WHAT YOU ARE ASKED TO DO:
Reproduce the listing from its first line through the line containing "4: (784, 781)", both included. Leave the request and its starting points as they are, but scale every coordinate in the answers by 0.95 and round to whole numbers, with halves rounded up.

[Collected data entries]
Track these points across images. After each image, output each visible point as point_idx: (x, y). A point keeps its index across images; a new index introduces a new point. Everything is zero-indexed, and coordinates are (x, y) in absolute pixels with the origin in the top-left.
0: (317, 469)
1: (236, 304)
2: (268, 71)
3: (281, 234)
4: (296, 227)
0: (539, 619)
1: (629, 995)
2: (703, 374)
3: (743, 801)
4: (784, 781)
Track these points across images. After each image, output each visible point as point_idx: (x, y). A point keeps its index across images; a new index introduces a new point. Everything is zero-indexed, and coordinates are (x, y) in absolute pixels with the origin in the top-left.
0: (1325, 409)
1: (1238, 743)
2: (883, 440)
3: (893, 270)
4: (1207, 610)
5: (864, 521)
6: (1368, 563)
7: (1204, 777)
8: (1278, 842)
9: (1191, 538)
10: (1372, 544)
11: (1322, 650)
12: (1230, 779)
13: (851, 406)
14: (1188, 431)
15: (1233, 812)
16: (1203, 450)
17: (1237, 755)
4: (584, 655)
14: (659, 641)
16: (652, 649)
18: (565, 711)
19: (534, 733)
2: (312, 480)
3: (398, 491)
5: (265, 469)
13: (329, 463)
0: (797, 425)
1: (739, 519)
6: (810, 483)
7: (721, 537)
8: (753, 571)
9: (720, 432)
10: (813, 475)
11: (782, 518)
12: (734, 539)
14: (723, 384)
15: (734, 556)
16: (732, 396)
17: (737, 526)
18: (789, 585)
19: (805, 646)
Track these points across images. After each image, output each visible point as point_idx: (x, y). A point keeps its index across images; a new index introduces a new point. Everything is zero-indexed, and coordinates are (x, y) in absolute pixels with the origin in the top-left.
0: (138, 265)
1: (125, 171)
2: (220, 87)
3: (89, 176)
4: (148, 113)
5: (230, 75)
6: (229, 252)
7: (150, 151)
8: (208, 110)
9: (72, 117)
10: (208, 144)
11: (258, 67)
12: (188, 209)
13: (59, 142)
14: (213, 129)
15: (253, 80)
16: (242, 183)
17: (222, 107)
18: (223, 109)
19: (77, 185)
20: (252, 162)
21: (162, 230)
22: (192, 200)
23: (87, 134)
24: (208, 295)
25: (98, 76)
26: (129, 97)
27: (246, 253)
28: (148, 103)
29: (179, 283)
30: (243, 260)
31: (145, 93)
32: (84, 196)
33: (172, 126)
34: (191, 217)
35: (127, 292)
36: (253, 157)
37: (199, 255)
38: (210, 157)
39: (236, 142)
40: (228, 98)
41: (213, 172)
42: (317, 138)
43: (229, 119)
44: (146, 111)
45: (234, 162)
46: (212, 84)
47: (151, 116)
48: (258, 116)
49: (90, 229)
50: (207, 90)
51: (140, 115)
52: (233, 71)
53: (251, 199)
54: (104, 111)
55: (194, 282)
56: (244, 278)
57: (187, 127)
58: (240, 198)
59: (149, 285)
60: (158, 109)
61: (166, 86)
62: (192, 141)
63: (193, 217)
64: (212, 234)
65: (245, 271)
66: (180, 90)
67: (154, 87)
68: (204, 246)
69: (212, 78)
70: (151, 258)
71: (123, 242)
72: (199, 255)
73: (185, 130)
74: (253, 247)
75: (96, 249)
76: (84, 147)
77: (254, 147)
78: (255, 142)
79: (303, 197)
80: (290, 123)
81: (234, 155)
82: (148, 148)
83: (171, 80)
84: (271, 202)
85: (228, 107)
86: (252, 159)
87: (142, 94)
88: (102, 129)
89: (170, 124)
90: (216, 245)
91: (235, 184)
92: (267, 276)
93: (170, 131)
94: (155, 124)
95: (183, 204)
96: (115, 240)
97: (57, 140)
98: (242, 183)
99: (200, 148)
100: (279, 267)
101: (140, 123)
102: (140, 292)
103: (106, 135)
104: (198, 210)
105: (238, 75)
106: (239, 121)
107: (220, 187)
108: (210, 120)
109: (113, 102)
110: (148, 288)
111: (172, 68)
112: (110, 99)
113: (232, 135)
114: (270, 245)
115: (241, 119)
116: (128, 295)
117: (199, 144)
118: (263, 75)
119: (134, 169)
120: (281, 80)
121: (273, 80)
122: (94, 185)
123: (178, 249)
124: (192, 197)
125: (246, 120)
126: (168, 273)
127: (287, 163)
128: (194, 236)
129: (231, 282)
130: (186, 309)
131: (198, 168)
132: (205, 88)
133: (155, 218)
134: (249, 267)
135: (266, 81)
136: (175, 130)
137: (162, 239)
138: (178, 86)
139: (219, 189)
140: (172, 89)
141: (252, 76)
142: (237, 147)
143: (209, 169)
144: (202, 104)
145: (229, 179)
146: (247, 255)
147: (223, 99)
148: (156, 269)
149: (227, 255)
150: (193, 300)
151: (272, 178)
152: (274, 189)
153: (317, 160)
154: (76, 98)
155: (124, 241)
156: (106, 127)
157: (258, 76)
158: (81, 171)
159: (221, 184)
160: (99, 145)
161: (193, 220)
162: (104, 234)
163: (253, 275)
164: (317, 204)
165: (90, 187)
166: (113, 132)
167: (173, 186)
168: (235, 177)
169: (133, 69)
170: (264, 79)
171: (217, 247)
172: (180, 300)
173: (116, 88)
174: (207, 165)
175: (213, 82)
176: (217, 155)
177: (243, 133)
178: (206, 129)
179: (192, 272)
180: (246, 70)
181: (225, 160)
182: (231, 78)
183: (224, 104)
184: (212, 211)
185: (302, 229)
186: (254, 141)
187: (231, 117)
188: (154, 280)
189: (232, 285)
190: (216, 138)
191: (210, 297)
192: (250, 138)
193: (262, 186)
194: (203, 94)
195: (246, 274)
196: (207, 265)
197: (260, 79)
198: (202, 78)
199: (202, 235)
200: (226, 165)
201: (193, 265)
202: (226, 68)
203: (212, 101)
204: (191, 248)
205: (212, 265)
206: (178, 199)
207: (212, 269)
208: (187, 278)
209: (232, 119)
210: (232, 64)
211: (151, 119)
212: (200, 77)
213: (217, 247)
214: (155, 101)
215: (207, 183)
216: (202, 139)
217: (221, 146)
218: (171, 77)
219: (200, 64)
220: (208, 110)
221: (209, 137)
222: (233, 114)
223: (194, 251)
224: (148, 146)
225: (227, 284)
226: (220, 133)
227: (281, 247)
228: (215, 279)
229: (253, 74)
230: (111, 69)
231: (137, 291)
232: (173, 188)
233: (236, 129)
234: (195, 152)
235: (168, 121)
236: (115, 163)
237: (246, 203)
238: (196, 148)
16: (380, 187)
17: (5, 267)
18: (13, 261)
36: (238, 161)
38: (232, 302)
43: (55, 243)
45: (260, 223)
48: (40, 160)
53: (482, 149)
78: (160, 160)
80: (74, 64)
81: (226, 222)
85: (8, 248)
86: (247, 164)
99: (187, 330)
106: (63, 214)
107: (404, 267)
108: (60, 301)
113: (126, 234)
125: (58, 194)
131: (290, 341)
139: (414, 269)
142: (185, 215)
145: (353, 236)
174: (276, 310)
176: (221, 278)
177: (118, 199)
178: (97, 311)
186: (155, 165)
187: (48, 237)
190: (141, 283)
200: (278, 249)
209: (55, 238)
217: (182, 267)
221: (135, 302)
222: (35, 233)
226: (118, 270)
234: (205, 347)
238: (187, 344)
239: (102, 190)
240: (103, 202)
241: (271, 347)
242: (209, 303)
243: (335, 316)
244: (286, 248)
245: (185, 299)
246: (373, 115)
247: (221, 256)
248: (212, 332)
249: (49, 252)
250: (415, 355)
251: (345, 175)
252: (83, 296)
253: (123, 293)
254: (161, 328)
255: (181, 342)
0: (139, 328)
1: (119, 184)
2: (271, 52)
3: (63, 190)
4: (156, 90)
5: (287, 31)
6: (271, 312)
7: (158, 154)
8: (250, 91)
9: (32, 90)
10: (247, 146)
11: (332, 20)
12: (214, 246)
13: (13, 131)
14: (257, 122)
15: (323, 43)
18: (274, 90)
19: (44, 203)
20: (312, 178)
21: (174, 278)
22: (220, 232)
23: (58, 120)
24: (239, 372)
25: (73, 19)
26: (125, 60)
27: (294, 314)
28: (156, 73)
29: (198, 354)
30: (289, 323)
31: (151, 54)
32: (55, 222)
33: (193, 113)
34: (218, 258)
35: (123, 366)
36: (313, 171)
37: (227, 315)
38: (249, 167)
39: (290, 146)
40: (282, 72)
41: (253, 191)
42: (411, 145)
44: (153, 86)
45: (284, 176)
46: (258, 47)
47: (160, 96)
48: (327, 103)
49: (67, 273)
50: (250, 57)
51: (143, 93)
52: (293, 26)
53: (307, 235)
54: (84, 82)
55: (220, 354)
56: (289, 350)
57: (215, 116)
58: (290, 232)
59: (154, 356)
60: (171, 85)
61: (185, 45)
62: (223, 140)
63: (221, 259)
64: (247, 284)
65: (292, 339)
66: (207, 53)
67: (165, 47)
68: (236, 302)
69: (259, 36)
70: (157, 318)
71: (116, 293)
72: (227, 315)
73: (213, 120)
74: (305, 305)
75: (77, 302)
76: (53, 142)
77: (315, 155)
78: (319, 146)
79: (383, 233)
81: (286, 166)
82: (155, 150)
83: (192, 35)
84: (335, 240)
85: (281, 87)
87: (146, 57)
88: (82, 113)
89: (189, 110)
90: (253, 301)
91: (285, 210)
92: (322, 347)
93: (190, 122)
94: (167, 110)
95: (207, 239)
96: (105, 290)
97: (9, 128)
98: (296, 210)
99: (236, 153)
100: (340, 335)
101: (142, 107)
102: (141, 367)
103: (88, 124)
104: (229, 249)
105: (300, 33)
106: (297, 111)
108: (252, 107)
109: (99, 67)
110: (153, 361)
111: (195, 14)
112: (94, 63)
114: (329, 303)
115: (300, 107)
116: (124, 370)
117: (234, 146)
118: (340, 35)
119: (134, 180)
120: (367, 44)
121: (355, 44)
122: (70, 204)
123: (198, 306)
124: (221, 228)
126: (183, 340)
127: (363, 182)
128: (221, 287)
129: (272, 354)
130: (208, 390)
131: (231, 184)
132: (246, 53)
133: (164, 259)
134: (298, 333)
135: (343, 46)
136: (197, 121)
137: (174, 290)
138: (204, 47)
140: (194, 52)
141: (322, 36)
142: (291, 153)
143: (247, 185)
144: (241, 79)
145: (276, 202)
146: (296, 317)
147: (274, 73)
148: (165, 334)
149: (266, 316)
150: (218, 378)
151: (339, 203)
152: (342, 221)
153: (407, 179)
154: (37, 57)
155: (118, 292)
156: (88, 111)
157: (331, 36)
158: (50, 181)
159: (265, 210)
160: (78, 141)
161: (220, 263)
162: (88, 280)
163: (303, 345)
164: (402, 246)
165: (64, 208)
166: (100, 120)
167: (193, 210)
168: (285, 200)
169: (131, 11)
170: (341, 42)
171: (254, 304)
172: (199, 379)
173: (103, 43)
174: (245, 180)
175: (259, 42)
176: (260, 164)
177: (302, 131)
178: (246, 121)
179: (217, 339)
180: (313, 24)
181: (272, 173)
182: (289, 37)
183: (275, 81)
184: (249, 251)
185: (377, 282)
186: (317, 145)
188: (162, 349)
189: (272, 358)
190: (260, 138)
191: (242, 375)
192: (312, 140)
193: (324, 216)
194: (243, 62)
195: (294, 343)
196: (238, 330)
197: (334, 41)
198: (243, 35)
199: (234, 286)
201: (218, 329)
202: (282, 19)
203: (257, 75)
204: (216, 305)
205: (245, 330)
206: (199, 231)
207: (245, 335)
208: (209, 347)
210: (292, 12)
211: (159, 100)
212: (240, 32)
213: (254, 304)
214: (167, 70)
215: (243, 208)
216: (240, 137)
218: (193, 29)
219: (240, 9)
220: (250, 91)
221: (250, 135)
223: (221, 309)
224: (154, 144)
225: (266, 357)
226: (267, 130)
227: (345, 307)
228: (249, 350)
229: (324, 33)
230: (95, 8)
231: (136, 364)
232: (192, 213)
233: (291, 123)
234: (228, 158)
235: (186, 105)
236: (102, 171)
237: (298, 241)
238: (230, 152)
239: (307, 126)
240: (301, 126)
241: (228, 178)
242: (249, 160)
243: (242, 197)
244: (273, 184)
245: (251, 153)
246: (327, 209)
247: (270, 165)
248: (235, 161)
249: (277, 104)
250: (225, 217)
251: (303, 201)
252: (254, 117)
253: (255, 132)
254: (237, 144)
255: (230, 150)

THE ANSWER:
Track these points across images. After each image, output each visible point as point_idx: (x, y). A point keeps its index across images; a new index introduces a new point. Everything is zero-indexed, and coordinates are (x, y) in absolute pixels with the origin in the top-left.
0: (317, 469)
1: (236, 304)
2: (268, 71)
3: (281, 234)
4: (296, 227)
0: (512, 588)
1: (598, 945)
2: (668, 355)
3: (706, 761)
4: (745, 742)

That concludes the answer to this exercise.